* RAW DATA
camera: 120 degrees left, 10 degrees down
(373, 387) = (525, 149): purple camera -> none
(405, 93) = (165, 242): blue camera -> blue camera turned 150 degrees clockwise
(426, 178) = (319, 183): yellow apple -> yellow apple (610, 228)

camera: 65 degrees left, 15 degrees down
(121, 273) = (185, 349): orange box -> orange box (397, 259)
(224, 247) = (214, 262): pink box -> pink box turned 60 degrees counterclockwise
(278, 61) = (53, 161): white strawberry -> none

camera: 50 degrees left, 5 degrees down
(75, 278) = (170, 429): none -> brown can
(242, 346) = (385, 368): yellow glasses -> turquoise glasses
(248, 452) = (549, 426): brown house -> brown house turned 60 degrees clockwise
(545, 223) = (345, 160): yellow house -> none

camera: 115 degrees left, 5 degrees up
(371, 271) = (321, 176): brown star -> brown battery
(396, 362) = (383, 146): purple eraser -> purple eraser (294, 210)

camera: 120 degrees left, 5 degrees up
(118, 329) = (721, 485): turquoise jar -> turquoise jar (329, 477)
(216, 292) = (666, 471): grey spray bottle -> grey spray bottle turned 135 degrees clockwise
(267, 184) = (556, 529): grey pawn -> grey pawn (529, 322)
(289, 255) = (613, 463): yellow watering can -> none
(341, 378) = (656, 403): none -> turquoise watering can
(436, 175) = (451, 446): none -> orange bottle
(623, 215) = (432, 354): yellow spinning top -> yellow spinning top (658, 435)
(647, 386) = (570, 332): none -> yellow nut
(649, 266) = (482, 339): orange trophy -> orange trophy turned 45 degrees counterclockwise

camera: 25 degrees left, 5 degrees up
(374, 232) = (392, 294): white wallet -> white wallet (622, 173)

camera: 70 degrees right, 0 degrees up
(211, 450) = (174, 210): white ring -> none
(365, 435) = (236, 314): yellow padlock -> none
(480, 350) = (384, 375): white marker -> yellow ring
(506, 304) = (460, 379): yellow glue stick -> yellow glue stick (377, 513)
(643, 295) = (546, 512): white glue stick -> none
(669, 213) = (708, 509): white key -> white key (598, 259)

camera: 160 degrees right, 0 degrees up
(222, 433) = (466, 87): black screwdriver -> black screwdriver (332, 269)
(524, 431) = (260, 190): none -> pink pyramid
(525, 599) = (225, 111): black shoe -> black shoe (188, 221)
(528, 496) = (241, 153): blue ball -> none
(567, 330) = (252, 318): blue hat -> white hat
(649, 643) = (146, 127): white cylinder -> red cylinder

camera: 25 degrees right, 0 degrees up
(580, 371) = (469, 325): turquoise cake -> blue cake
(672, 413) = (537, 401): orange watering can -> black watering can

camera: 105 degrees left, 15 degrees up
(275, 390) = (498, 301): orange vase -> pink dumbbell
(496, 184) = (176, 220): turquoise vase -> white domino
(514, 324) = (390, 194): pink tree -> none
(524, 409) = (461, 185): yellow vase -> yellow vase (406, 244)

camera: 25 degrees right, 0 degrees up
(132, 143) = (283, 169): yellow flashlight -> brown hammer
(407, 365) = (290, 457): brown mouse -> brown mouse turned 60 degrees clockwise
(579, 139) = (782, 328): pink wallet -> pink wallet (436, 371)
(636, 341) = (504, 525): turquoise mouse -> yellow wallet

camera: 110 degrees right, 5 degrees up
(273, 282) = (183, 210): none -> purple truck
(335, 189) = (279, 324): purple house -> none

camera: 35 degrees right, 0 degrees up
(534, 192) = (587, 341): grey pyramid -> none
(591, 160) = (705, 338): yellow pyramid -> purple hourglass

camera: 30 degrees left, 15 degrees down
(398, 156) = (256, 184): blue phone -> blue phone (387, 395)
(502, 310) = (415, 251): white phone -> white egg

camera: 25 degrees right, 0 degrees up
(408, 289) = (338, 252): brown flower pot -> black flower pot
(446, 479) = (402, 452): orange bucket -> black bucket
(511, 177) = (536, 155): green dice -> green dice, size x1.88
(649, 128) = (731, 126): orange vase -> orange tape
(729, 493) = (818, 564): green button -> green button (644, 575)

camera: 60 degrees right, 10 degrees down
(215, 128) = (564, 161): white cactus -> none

* AIM OF THE EXERCISE
Go through the entries above, and wherever a line holds the word "wallet", copy that line.

* ANSWER FOR THIS EXERCISE
(374, 232) = (392, 294): white wallet -> white wallet (622, 173)
(579, 139) = (782, 328): pink wallet -> pink wallet (436, 371)
(636, 341) = (504, 525): turquoise mouse -> yellow wallet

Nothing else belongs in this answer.